Task prompt:
Below this line are records; transcribe exactly the lines between the one holding "gray trapezoid: (80, 345)" and the one holding "orange line: (706, 637) -> (376, 361), moved", inclusive, and omit the pictures.

Source records:
———

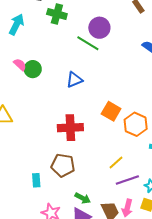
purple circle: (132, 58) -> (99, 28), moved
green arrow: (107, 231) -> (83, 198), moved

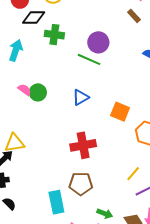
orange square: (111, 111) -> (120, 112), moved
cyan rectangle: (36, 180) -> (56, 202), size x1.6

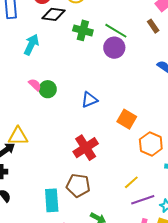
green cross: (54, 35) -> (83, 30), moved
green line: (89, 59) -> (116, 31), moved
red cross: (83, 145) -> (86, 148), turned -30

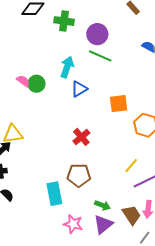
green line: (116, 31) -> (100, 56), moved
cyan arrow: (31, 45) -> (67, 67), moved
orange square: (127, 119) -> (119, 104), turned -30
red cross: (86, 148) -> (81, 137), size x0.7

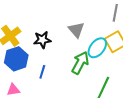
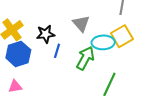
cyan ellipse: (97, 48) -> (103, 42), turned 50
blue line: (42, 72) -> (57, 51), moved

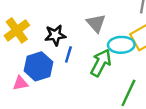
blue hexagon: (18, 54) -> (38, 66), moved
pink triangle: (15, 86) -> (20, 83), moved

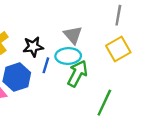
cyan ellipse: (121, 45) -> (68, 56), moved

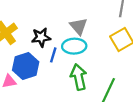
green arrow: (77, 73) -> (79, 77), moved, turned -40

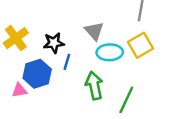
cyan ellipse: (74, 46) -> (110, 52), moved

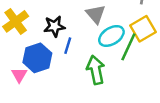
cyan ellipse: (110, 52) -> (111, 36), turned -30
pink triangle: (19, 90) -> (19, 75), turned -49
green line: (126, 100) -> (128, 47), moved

———

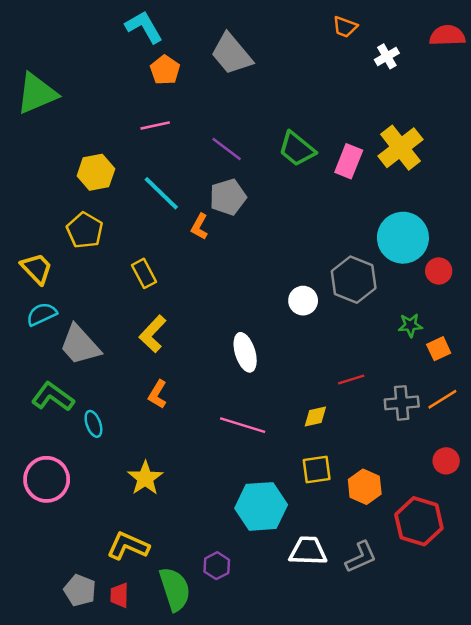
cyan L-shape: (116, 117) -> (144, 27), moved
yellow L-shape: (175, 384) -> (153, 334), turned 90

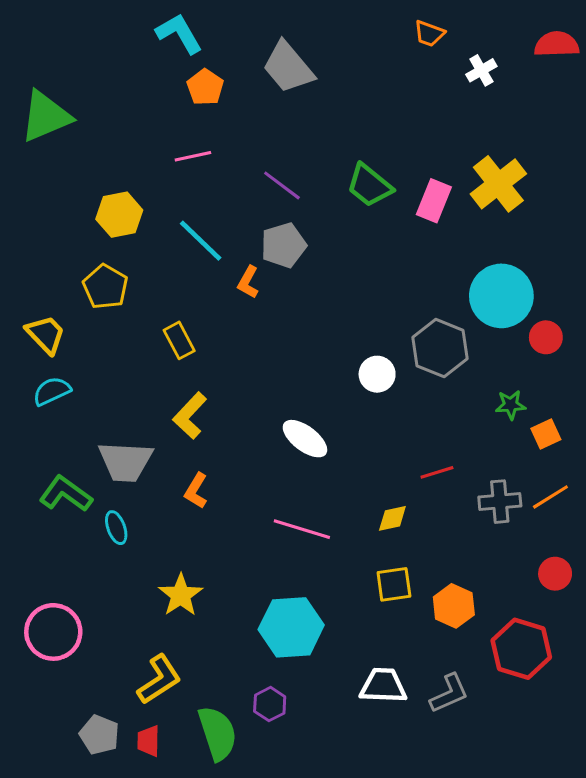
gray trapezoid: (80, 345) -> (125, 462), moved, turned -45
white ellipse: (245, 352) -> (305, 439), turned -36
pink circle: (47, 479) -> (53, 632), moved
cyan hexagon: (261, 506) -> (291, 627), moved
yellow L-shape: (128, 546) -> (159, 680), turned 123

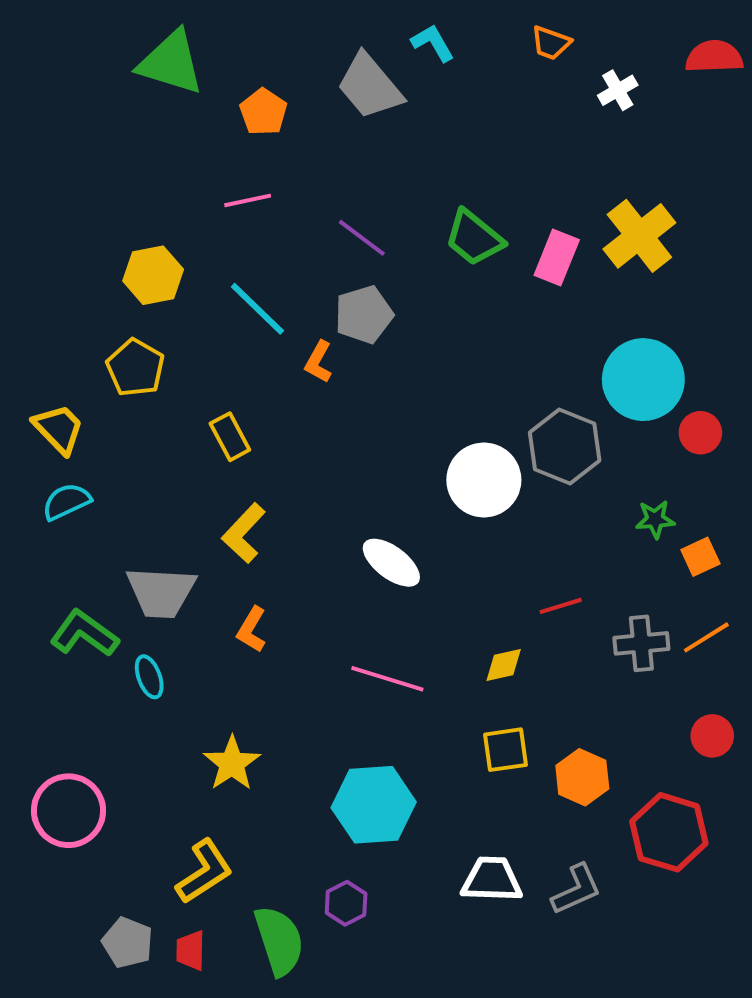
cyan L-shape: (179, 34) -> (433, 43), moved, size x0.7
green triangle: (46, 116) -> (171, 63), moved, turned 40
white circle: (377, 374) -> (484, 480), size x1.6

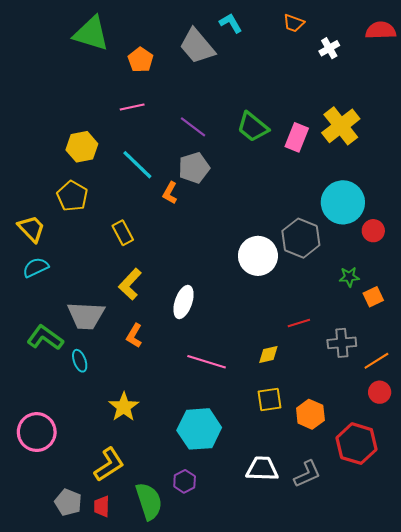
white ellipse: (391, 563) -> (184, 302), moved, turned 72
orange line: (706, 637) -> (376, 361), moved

———

Written answer:
gray trapezoid: (80, 345) -> (125, 462), moved, turned -45
white ellipse: (245, 352) -> (305, 439), turned -36
pink circle: (47, 479) -> (53, 632), moved
cyan hexagon: (261, 506) -> (291, 627), moved
yellow L-shape: (128, 546) -> (159, 680), turned 123

cyan L-shape: (179, 34) -> (433, 43), moved, size x0.7
green triangle: (46, 116) -> (171, 63), moved, turned 40
white circle: (377, 374) -> (484, 480), size x1.6

white ellipse: (391, 563) -> (184, 302), moved, turned 72
orange line: (706, 637) -> (376, 361), moved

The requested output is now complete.